> _WHAT YOU WILL DO_:
A verbatim transcription of every record below is required.

***** SUPPLIED ENTRIES

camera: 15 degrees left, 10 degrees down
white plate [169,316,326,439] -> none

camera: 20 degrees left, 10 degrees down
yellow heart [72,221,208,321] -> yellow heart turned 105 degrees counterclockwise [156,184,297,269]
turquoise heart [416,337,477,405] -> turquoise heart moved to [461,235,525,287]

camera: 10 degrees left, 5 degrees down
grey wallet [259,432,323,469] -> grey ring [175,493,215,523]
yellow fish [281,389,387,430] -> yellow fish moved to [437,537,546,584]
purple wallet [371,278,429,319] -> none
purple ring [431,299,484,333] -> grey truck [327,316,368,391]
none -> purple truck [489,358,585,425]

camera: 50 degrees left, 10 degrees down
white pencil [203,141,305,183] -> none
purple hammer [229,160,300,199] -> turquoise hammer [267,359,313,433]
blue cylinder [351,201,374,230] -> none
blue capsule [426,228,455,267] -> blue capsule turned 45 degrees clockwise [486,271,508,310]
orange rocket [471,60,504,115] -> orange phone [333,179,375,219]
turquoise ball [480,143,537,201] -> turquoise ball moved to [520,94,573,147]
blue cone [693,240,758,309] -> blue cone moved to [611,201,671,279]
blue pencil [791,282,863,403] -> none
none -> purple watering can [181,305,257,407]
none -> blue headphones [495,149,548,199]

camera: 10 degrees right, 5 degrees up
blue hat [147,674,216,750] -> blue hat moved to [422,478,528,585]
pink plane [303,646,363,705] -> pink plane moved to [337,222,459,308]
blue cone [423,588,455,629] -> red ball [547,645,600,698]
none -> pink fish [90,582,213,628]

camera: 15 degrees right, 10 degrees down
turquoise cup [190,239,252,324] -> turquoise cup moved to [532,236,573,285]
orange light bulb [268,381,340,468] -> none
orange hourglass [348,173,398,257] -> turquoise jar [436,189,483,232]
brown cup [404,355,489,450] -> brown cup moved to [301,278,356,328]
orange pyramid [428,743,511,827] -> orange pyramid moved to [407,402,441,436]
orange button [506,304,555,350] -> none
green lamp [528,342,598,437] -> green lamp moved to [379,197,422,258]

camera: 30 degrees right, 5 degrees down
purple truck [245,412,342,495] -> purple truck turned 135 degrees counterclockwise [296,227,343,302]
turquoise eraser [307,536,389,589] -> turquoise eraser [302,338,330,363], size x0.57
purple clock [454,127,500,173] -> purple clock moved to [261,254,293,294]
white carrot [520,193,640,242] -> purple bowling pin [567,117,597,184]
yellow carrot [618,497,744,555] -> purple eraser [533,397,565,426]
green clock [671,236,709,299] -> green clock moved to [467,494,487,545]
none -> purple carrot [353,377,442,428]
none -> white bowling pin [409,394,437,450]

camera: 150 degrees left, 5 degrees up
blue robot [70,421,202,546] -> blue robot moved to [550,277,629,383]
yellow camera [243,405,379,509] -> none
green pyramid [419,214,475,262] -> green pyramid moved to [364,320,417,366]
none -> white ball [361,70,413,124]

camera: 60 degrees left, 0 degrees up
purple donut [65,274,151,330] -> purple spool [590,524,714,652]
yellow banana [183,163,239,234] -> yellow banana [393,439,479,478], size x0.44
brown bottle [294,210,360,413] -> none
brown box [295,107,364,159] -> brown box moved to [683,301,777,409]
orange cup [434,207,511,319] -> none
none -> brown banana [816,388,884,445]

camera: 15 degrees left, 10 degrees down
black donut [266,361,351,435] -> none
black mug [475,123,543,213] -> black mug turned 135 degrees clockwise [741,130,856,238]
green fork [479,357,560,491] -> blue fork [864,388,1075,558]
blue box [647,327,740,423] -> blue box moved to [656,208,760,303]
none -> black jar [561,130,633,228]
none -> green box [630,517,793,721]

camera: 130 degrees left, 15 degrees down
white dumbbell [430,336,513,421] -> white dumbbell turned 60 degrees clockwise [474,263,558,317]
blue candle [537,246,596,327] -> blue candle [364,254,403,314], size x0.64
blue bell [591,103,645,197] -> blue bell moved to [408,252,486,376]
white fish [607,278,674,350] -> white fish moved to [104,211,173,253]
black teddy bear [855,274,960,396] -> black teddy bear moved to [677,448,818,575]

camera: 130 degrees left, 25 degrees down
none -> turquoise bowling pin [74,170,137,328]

**********

> _REPLY_:
camera: 15 degrees left, 10 degrees down
white plate [169,316,326,439] -> none

camera: 20 degrees left, 10 degrees down
yellow heart [72,221,208,321] -> yellow heart turned 105 degrees counterclockwise [156,184,297,269]
turquoise heart [416,337,477,405] -> turquoise heart moved to [461,235,525,287]

camera: 10 degrees left, 5 degrees down
grey wallet [259,432,323,469] -> grey ring [175,493,215,523]
yellow fish [281,389,387,430] -> yellow fish moved to [437,537,546,584]
purple wallet [371,278,429,319] -> none
purple ring [431,299,484,333] -> grey truck [327,316,368,391]
none -> purple truck [489,358,585,425]

camera: 50 degrees left, 10 degrees down
white pencil [203,141,305,183] -> none
purple hammer [229,160,300,199] -> turquoise hammer [267,359,313,433]
blue cylinder [351,201,374,230] -> none
blue capsule [426,228,455,267] -> blue capsule turned 45 degrees clockwise [486,271,508,310]
orange rocket [471,60,504,115] -> orange phone [333,179,375,219]
turquoise ball [480,143,537,201] -> turquoise ball moved to [520,94,573,147]
blue cone [693,240,758,309] -> blue cone moved to [611,201,671,279]
blue pencil [791,282,863,403] -> none
none -> purple watering can [181,305,257,407]
none -> blue headphones [495,149,548,199]

camera: 10 degrees right, 5 degrees up
blue hat [147,674,216,750] -> blue hat moved to [422,478,528,585]
pink plane [303,646,363,705] -> pink plane moved to [337,222,459,308]
blue cone [423,588,455,629] -> red ball [547,645,600,698]
none -> pink fish [90,582,213,628]

camera: 15 degrees right, 10 degrees down
turquoise cup [190,239,252,324] -> turquoise cup moved to [532,236,573,285]
orange light bulb [268,381,340,468] -> none
orange hourglass [348,173,398,257] -> turquoise jar [436,189,483,232]
brown cup [404,355,489,450] -> brown cup moved to [301,278,356,328]
orange pyramid [428,743,511,827] -> orange pyramid moved to [407,402,441,436]
orange button [506,304,555,350] -> none
green lamp [528,342,598,437] -> green lamp moved to [379,197,422,258]

camera: 30 degrees right, 5 degrees down
purple truck [245,412,342,495] -> purple truck turned 135 degrees counterclockwise [296,227,343,302]
turquoise eraser [307,536,389,589] -> turquoise eraser [302,338,330,363], size x0.57
purple clock [454,127,500,173] -> purple clock moved to [261,254,293,294]
white carrot [520,193,640,242] -> purple bowling pin [567,117,597,184]
yellow carrot [618,497,744,555] -> purple eraser [533,397,565,426]
green clock [671,236,709,299] -> green clock moved to [467,494,487,545]
none -> purple carrot [353,377,442,428]
none -> white bowling pin [409,394,437,450]

camera: 150 degrees left, 5 degrees up
blue robot [70,421,202,546] -> blue robot moved to [550,277,629,383]
yellow camera [243,405,379,509] -> none
green pyramid [419,214,475,262] -> green pyramid moved to [364,320,417,366]
none -> white ball [361,70,413,124]

camera: 60 degrees left, 0 degrees up
purple donut [65,274,151,330] -> purple spool [590,524,714,652]
yellow banana [183,163,239,234] -> yellow banana [393,439,479,478], size x0.44
brown bottle [294,210,360,413] -> none
brown box [295,107,364,159] -> brown box moved to [683,301,777,409]
orange cup [434,207,511,319] -> none
none -> brown banana [816,388,884,445]

camera: 15 degrees left, 10 degrees down
black donut [266,361,351,435] -> none
black mug [475,123,543,213] -> black mug turned 135 degrees clockwise [741,130,856,238]
green fork [479,357,560,491] -> blue fork [864,388,1075,558]
blue box [647,327,740,423] -> blue box moved to [656,208,760,303]
none -> black jar [561,130,633,228]
none -> green box [630,517,793,721]

camera: 130 degrees left, 15 degrees down
white dumbbell [430,336,513,421] -> white dumbbell turned 60 degrees clockwise [474,263,558,317]
blue candle [537,246,596,327] -> blue candle [364,254,403,314], size x0.64
blue bell [591,103,645,197] -> blue bell moved to [408,252,486,376]
white fish [607,278,674,350] -> white fish moved to [104,211,173,253]
black teddy bear [855,274,960,396] -> black teddy bear moved to [677,448,818,575]

camera: 130 degrees left, 25 degrees down
none -> turquoise bowling pin [74,170,137,328]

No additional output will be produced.